[Extracted data entries]
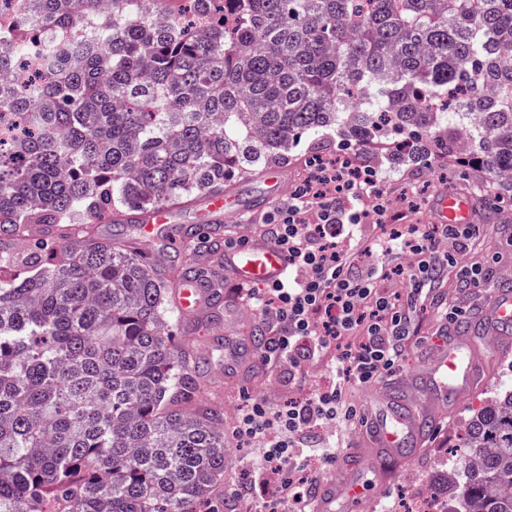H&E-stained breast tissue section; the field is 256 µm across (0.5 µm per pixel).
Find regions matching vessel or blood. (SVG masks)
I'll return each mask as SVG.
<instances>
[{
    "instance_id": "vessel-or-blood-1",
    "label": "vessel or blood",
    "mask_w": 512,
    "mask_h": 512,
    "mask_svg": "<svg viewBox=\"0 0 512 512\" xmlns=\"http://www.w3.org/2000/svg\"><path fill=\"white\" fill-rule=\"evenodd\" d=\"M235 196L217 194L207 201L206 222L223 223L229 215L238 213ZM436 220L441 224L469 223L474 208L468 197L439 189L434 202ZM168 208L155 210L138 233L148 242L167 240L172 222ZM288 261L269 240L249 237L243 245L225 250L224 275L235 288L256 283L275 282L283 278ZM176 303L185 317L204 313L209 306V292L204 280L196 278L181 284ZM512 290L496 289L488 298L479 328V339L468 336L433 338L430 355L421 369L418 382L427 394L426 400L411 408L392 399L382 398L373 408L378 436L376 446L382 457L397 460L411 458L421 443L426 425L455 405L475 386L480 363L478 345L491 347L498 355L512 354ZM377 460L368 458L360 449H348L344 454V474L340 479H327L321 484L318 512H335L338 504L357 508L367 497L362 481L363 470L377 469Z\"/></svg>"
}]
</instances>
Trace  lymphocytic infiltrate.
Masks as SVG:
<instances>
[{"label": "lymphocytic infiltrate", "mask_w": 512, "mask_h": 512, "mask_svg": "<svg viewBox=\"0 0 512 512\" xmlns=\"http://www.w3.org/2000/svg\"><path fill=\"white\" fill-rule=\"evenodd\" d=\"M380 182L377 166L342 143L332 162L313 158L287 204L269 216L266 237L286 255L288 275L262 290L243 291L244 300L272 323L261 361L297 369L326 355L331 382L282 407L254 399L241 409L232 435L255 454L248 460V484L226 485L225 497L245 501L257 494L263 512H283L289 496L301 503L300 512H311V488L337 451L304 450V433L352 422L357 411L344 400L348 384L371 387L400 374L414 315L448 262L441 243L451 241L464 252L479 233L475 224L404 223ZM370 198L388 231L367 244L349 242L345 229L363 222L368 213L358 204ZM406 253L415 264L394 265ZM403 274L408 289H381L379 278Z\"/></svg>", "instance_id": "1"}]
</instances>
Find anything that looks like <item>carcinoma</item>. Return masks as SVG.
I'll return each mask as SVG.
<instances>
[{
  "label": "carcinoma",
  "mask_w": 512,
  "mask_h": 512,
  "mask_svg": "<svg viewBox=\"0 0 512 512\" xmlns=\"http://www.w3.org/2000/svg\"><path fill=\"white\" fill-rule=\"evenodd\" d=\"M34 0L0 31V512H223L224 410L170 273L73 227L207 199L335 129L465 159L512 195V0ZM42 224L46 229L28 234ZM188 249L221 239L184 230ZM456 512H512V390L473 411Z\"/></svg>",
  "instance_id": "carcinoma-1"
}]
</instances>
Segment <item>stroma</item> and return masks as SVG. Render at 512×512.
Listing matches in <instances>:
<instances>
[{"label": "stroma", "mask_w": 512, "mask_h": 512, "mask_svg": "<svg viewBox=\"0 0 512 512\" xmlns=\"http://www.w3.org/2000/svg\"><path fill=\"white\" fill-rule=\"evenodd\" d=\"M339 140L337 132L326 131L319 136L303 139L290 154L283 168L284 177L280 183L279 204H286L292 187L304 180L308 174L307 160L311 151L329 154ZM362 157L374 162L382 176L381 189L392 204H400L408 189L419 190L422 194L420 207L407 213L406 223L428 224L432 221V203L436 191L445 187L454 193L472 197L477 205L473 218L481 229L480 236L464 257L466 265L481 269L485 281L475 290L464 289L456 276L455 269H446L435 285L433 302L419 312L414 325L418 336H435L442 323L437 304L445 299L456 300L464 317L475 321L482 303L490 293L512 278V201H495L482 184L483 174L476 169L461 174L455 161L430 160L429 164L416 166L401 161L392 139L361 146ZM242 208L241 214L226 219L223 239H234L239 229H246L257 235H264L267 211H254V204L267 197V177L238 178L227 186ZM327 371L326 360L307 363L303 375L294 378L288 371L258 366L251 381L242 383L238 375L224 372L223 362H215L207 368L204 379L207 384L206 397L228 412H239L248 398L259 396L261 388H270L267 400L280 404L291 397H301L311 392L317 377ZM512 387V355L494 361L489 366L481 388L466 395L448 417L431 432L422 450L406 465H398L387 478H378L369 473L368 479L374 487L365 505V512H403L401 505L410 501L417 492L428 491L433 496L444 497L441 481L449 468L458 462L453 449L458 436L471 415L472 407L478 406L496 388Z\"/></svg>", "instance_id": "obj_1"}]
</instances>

**What to do**
Look over the records above and copy each line that includes the string "carcinoma".

**Task response**
Find anything that looks like <item>carcinoma</item>. Return masks as SVG.
  "label": "carcinoma",
  "instance_id": "carcinoma-1"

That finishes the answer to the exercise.